Activity: Please repeat the records below exactly, but only from the line that contains "Q1: NPN TIP120" onward, ending with the last line.

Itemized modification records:

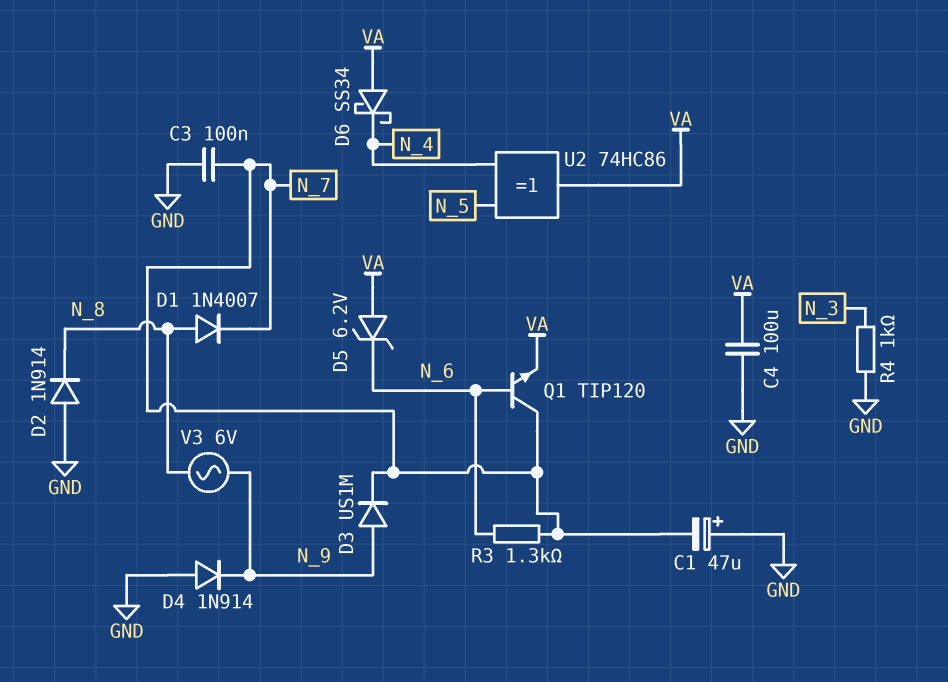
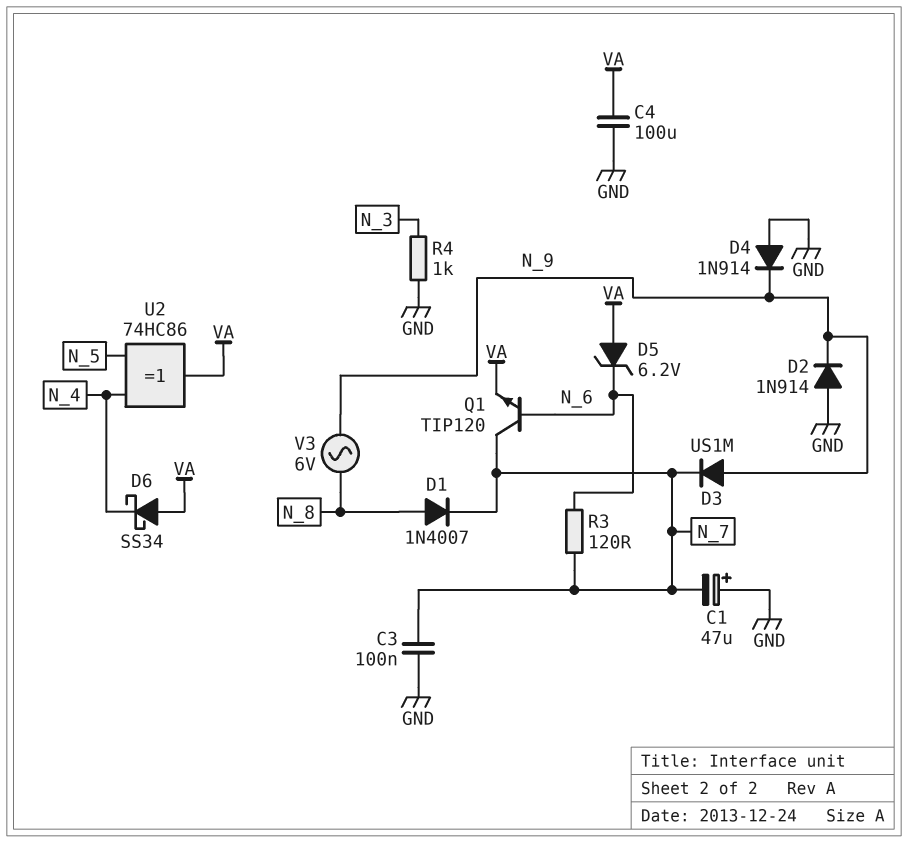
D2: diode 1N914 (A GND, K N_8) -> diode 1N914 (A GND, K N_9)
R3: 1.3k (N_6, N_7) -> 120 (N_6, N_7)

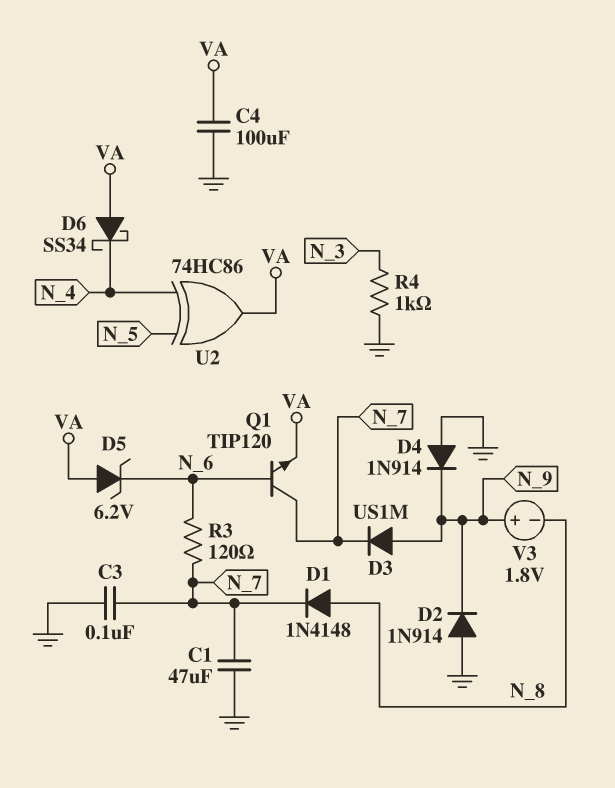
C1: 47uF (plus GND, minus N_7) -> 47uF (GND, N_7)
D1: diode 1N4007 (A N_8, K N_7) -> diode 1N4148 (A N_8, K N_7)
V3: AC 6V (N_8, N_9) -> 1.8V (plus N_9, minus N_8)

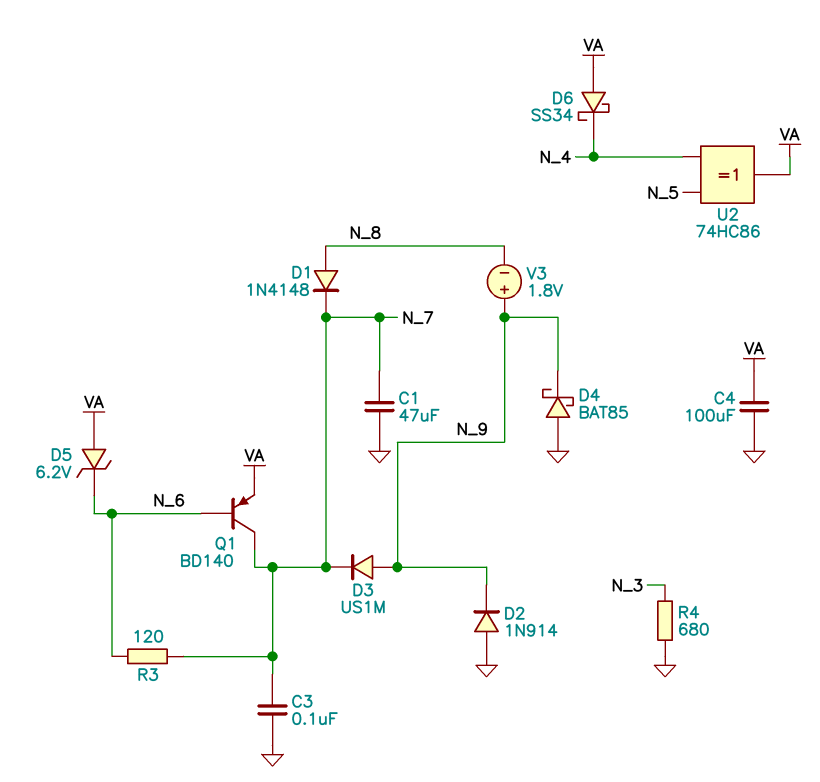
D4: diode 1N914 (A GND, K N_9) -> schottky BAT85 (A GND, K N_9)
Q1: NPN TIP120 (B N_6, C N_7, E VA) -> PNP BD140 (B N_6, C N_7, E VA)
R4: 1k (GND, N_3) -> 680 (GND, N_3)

Response to the exercise:
Q1: NPN TIP120 (B N_6, C N_7, E VA) -> PNP BD140 (B N_6, C N_7, E VA)
R4: 1k (GND, N_3) -> 680 (GND, N_3)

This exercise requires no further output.